*Assignment*: Only the lines holding "black" are wanted here; copy each from the listing.

*Provided material*:
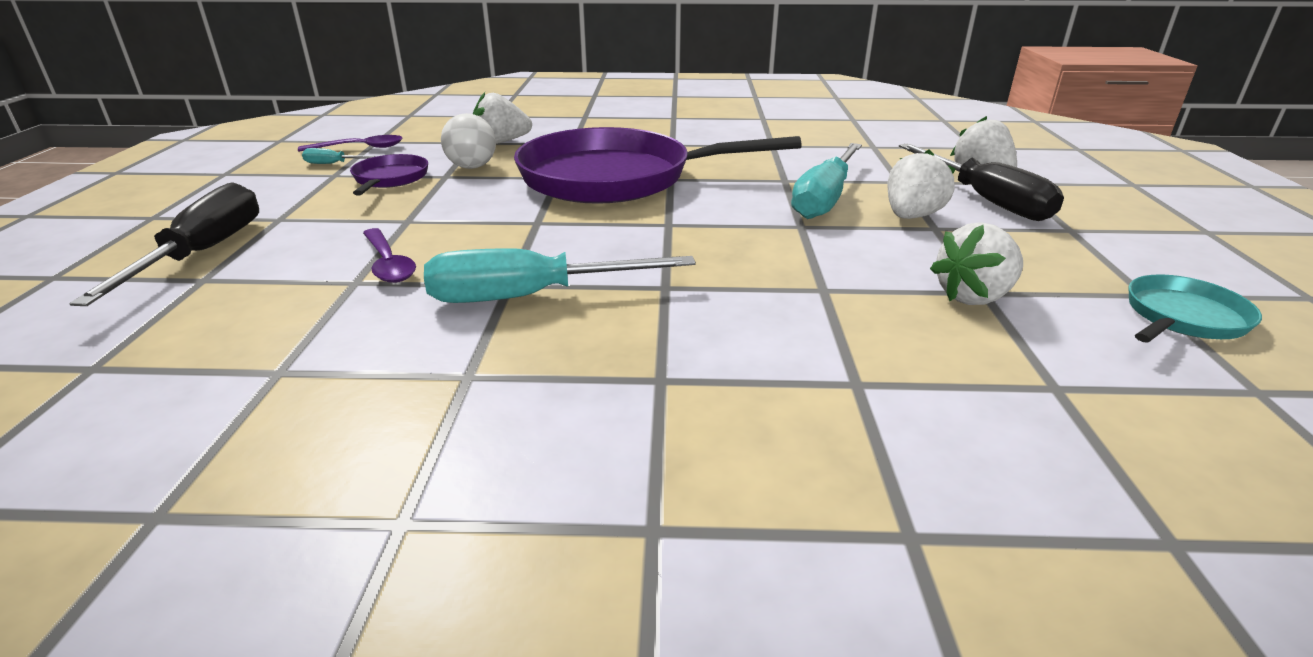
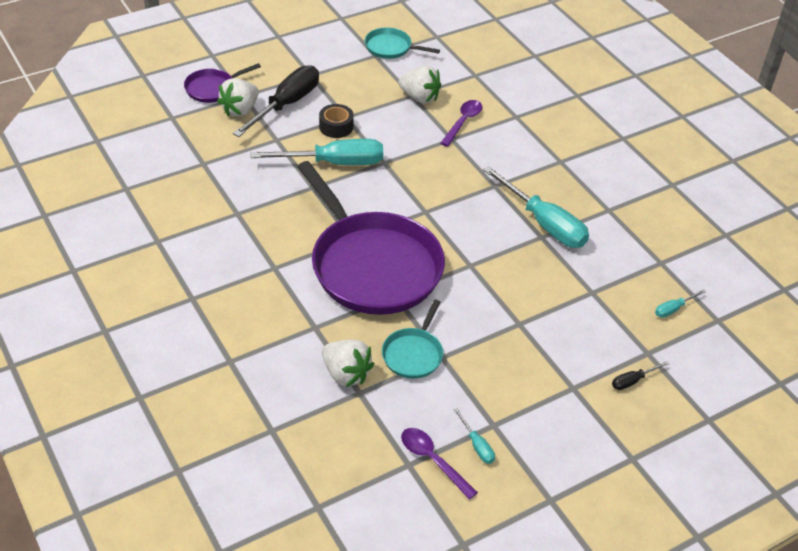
camera: 125 degrees left, 15 degrees up
(197, 335) = (673, 309): none -> turquoise screwdriver
(203, 253) = (633, 381): black screwdriver -> black screwdriver, size x0.43
(388, 264) = (567, 292): purple spoon -> purple spoon (463, 122)
(390, 179) = (472, 384): purple pan -> purple pan (212, 88)
(472, 167) = (413, 354): white ball -> turquoise pan
(911, 216) = (336, 127): white strawberry -> black tape

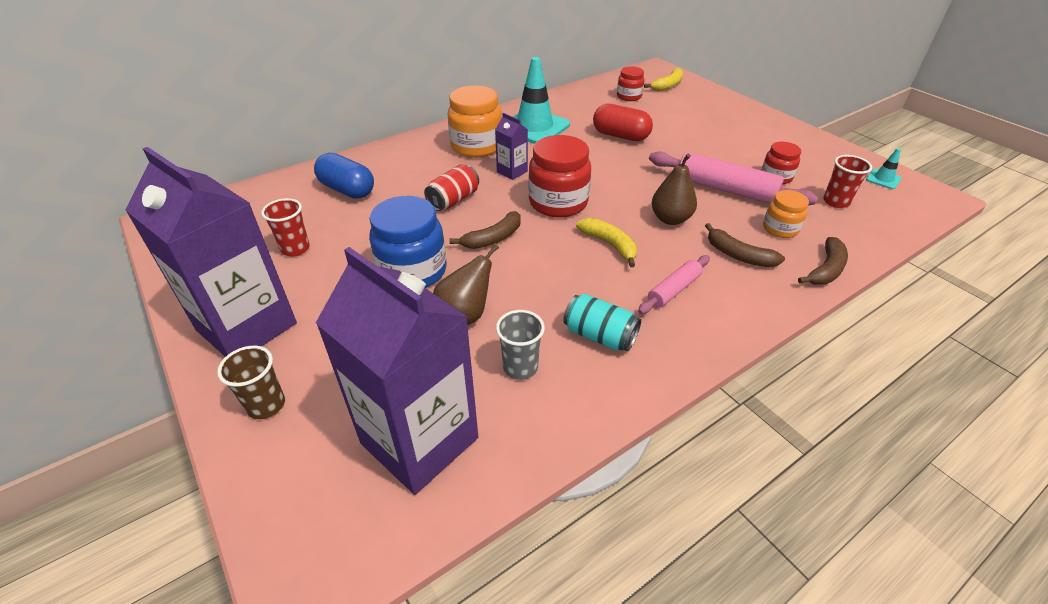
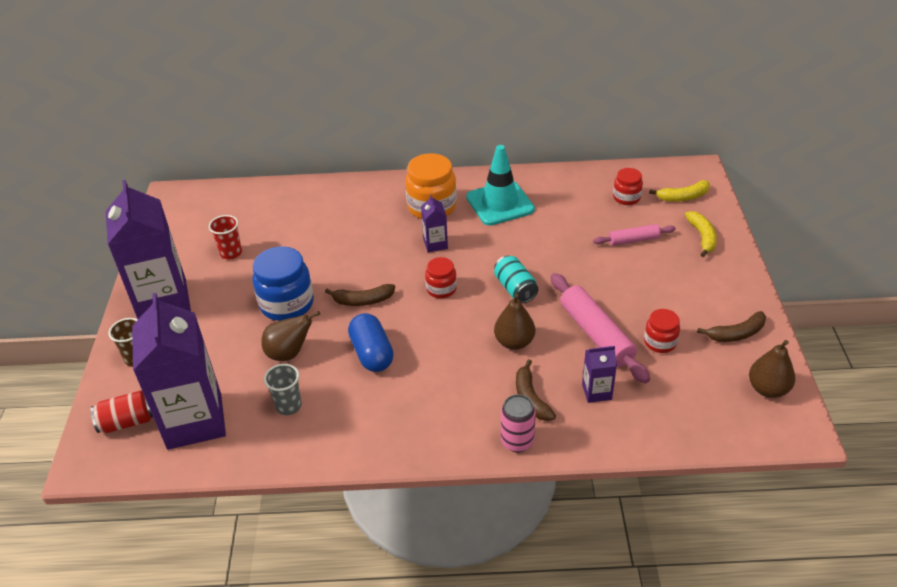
camera: 35 degrees right, 0 degrees up
(347, 190) = (302, 214): blue capsule -> blue capsule (372, 353)
(454, 200) = (367, 254): red can -> red can (127, 422)
(558, 203) = (441, 289): red jar -> red jar, size x0.56
(599, 336) = (358, 410): turquoise can -> turquoise can (515, 289)
(610, 244) = (441, 343): yellow banana -> yellow banana (702, 237)
(620, 136) = (566, 241): red capsule -> none
(674, 290) = (447, 402): pink rolling pin -> pink rolling pin (633, 240)
(772, 294) = (517, 441): none -> pink can
(780, 229) = (596, 392): orange jar -> purple carton
(826, 269) = (588, 443): brown banana -> brown banana (736, 334)
(836, 202) = (684, 390): red cup -> none
(883, 179) = (767, 389): turquoise traffic cone -> brown pear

*Exercise result*:
(203, 253) = (633, 381): black screwdriver -> black screwdriver, size x0.43
(911, 216) = (336, 127): white strawberry -> black tape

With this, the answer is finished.